(Data entries)
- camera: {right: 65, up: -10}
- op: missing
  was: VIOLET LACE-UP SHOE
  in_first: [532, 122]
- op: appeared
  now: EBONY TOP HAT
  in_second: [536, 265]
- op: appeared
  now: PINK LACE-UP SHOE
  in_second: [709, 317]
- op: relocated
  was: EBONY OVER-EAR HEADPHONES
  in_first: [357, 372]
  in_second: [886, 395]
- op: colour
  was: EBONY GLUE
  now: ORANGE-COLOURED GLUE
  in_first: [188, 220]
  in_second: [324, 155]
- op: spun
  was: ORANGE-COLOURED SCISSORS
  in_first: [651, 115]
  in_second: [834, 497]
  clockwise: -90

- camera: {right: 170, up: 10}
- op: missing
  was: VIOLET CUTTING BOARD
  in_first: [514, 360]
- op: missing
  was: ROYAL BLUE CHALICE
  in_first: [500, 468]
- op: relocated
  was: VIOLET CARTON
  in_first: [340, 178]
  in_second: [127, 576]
...
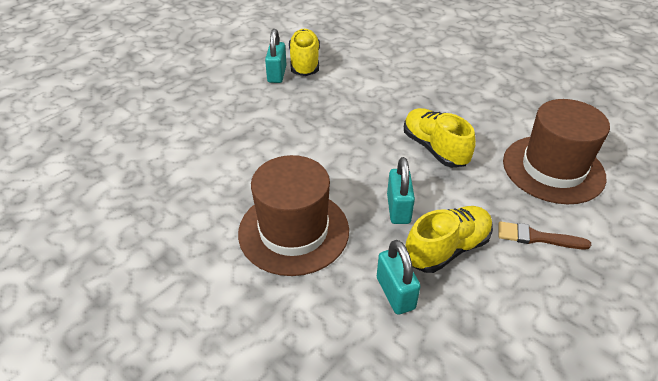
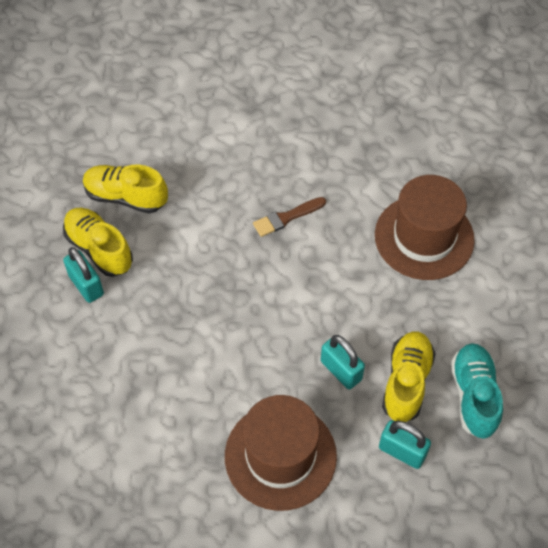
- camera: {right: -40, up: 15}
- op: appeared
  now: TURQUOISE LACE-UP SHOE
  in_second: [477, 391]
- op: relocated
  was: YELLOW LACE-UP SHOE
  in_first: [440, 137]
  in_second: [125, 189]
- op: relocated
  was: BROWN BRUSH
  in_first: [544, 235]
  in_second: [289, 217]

> _What to work on_: In the entries above, one line contains "was: EBONY GLUE" and another contains "in_second: [834, 497]". Reproduce exactly those two lines and the lines between them, nothing else.

> _Result_:
  was: EBONY GLUE
  now: ORANGE-COLOURED GLUE
  in_first: [188, 220]
  in_second: [324, 155]
- op: spun
  was: ORANGE-COLOURED SCISSORS
  in_first: [651, 115]
  in_second: [834, 497]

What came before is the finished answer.